Set the records down again. Match every line exactly.

(Difference listings)
____________

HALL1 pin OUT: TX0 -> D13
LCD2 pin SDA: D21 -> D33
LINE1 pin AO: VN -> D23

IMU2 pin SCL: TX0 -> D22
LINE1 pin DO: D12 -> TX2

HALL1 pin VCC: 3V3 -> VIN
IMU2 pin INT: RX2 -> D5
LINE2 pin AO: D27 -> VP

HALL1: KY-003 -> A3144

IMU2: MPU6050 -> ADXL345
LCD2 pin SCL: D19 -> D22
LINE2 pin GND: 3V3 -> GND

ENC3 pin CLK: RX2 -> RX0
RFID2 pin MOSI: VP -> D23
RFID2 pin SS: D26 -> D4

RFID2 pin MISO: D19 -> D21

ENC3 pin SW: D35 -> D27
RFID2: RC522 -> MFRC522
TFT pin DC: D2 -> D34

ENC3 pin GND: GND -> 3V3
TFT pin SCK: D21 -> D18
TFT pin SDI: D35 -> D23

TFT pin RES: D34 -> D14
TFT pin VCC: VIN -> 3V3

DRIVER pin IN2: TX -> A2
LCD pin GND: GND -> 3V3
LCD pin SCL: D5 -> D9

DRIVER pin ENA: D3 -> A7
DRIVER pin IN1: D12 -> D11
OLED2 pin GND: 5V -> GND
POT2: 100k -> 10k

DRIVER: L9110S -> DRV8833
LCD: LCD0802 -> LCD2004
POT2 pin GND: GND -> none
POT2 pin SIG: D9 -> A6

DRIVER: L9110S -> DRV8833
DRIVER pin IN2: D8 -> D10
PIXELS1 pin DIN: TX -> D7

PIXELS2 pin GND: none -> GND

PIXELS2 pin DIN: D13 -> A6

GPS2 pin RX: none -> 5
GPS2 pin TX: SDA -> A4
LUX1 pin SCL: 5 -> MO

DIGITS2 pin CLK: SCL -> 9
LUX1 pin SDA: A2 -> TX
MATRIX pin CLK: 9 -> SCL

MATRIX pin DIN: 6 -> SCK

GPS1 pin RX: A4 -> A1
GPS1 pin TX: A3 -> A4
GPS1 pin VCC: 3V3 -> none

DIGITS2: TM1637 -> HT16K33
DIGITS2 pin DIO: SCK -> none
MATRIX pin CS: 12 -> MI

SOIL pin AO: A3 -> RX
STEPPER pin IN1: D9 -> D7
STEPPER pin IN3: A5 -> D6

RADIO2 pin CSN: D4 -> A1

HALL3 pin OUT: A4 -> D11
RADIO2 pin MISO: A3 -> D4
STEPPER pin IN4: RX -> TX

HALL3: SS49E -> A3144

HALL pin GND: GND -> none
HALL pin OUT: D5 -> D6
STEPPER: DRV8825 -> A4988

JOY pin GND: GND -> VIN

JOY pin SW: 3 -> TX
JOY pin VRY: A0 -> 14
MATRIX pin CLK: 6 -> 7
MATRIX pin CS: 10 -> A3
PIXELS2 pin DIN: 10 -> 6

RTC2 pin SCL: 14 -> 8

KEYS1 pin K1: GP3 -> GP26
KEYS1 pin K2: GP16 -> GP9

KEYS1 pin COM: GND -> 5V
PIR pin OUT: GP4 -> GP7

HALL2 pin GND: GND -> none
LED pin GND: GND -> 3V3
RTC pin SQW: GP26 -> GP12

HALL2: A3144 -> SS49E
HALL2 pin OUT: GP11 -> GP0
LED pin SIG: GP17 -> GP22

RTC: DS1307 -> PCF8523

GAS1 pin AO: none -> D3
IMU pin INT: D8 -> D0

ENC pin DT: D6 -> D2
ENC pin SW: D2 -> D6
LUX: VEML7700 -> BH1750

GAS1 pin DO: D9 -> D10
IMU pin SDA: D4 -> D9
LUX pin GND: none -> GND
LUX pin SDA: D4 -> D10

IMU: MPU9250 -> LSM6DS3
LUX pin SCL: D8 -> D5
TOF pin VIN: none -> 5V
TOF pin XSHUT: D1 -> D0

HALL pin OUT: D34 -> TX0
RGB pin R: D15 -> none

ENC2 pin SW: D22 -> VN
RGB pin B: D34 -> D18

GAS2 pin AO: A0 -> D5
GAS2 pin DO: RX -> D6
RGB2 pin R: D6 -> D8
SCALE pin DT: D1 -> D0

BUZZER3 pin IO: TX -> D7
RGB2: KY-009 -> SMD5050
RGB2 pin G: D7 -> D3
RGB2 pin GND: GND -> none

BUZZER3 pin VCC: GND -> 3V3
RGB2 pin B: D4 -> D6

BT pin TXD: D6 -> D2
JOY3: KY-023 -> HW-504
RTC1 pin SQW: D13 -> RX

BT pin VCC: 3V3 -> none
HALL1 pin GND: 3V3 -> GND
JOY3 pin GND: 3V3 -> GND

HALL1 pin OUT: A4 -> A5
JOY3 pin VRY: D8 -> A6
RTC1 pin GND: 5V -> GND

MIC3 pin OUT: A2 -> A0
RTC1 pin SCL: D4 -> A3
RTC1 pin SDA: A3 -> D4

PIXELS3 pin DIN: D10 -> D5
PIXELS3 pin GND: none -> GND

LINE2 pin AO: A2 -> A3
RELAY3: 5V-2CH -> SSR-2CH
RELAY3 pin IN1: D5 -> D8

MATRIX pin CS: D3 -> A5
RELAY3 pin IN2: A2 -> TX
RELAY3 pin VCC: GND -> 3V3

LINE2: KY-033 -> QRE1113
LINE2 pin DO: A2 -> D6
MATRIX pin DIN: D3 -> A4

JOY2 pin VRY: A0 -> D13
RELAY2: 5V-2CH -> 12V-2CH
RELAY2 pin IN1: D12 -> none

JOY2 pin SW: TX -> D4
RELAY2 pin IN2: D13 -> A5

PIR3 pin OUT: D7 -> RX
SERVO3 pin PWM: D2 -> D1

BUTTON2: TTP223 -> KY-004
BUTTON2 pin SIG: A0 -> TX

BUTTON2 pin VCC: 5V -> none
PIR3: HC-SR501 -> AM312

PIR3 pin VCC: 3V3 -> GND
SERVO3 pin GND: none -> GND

____________

= WRITTEN ANSWER =
HALL1 pin OUT: TX0 -> D13
LCD2 pin SDA: D21 -> D33
LINE1 pin AO: VN -> D23

IMU2 pin SCL: TX0 -> D22
LINE1 pin DO: D12 -> TX2

HALL1 pin VCC: 3V3 -> VIN
IMU2 pin INT: RX2 -> D5
LINE2 pin AO: D27 -> VP

HALL1: KY-003 -> A3144

IMU2: MPU6050 -> ADXL345
LCD2 pin SCL: D19 -> D22
LINE2 pin GND: 3V3 -> GND

ENC3 pin CLK: RX2 -> RX0
RFID2 pin MOSI: VP -> D23
RFID2 pin SS: D26 -> D4

RFID2 pin MISO: D19 -> D21

ENC3 pin SW: D35 -> D27
RFID2: RC522 -> MFRC522
TFT pin DC: D2 -> D34

ENC3 pin GND: GND -> 3V3
TFT pin SCK: D21 -> D18
TFT pin SDI: D35 -> D23

TFT pin RES: D34 -> D14
TFT pin VCC: VIN -> 3V3

DRIVER pin IN2: TX -> A2
LCD pin GND: GND -> 3V3
LCD pin SCL: D5 -> D9

DRIVER pin ENA: D3 -> A7
DRIVER pin IN1: D12 -> D11
OLED2 pin GND: 5V -> GND
POT2: 100k -> 10k

DRIVER: L9110S -> DRV8833
LCD: LCD0802 -> LCD2004
POT2 pin GND: GND -> none
POT2 pin SIG: D9 -> A6

DRIVER: L9110S -> DRV8833
DRIVER pin IN2: D8 -> D10
PIXELS1 pin DIN: TX -> D7

PIXELS2 pin GND: none -> GND

PIXELS2 pin DIN: D13 -> A6

GPS2 pin RX: none -> 5
GPS2 pin TX: SDA -> A4
LUX1 pin SCL: 5 -> MO

DIGITS2 pin CLK: SCL -> 9
LUX1 pin SDA: A2 -> TX
MATRIX pin CLK: 9 -> SCL

MATRIX pin DIN: 6 -> SCK

GPS1 pin RX: A4 -> A1
GPS1 pin TX: A3 -> A4
GPS1 pin VCC: 3V3 -> none

DIGITS2: TM1637 -> HT16K33
DIGITS2 pin DIO: SCK -> none
MATRIX pin CS: 12 -> MI

SOIL pin AO: A3 -> RX
STEPPER pin IN1: D9 -> D7
STEPPER pin IN3: A5 -> D6

RADIO2 pin CSN: D4 -> A1

HALL3 pin OUT: A4 -> D11
RADIO2 pin MISO: A3 -> D4
STEPPER pin IN4: RX -> TX

HALL3: SS49E -> A3144

HALL pin GND: GND -> none
HALL pin OUT: D5 -> D6
STEPPER: DRV8825 -> A4988

JOY pin GND: GND -> VIN

JOY pin SW: 3 -> TX
JOY pin VRY: A0 -> 14
MATRIX pin CLK: 6 -> 7
MATRIX pin CS: 10 -> A3
PIXELS2 pin DIN: 10 -> 6

RTC2 pin SCL: 14 -> 8

KEYS1 pin K1: GP3 -> GP26
KEYS1 pin K2: GP16 -> GP9

KEYS1 pin COM: GND -> 5V
PIR pin OUT: GP4 -> GP7

HALL2 pin GND: GND -> none
LED pin GND: GND -> 3V3
RTC pin SQW: GP26 -> GP12

HALL2: A3144 -> SS49E
HALL2 pin OUT: GP11 -> GP0
LED pin SIG: GP17 -> GP22

RTC: DS1307 -> PCF8523

GAS1 pin AO: none -> D3
IMU pin INT: D8 -> D0

ENC pin DT: D6 -> D2
ENC pin SW: D2 -> D6
LUX: VEML7700 -> BH1750

GAS1 pin DO: D9 -> D10
IMU pin SDA: D4 -> D9
LUX pin GND: none -> GND
LUX pin SDA: D4 -> D10

IMU: MPU9250 -> LSM6DS3
LUX pin SCL: D8 -> D5
TOF pin VIN: none -> 5V
TOF pin XSHUT: D1 -> D0

HALL pin OUT: D34 -> TX0
RGB pin R: D15 -> none

ENC2 pin SW: D22 -> VN
RGB pin B: D34 -> D18

GAS2 pin AO: A0 -> D5
GAS2 pin DO: RX -> D6
RGB2 pin R: D6 -> D8
SCALE pin DT: D1 -> D0

BUZZER3 pin IO: TX -> D7
RGB2: KY-009 -> SMD5050
RGB2 pin G: D7 -> D3
RGB2 pin GND: GND -> none

BUZZER3 pin VCC: GND -> 3V3
RGB2 pin B: D4 -> D6

BT pin TXD: D6 -> D2
JOY3: KY-023 -> HW-504
RTC1 pin SQW: D13 -> RX

BT pin VCC: 3V3 -> none
HALL1 pin GND: 3V3 -> GND
JOY3 pin GND: 3V3 -> GND

HALL1 pin OUT: A4 -> A5
JOY3 pin VRY: D8 -> A6
RTC1 pin GND: 5V -> GND

MIC3 pin OUT: A2 -> A0
RTC1 pin SCL: D4 -> A3
RTC1 pin SDA: A3 -> D4

PIXELS3 pin DIN: D10 -> D5
PIXELS3 pin GND: none -> GND

LINE2 pin AO: A2 -> A3
RELAY3: 5V-2CH -> SSR-2CH
RELAY3 pin IN1: D5 -> D8

MATRIX pin CS: D3 -> A5
RELAY3 pin IN2: A2 -> TX
RELAY3 pin VCC: GND -> 3V3

LINE2: KY-033 -> QRE1113
LINE2 pin DO: A2 -> D6
MATRIX pin DIN: D3 -> A4

JOY2 pin VRY: A0 -> D13
RELAY2: 5V-2CH -> 12V-2CH
RELAY2 pin IN1: D12 -> none

JOY2 pin SW: TX -> D4
RELAY2 pin IN2: D13 -> A5

PIR3 pin OUT: D7 -> RX
SERVO3 pin PWM: D2 -> D1

BUTTON2: TTP223 -> KY-004
BUTTON2 pin SIG: A0 -> TX

BUTTON2 pin VCC: 5V -> none
PIR3: HC-SR501 -> AM312

PIR3 pin VCC: 3V3 -> GND
SERVO3 pin GND: none -> GND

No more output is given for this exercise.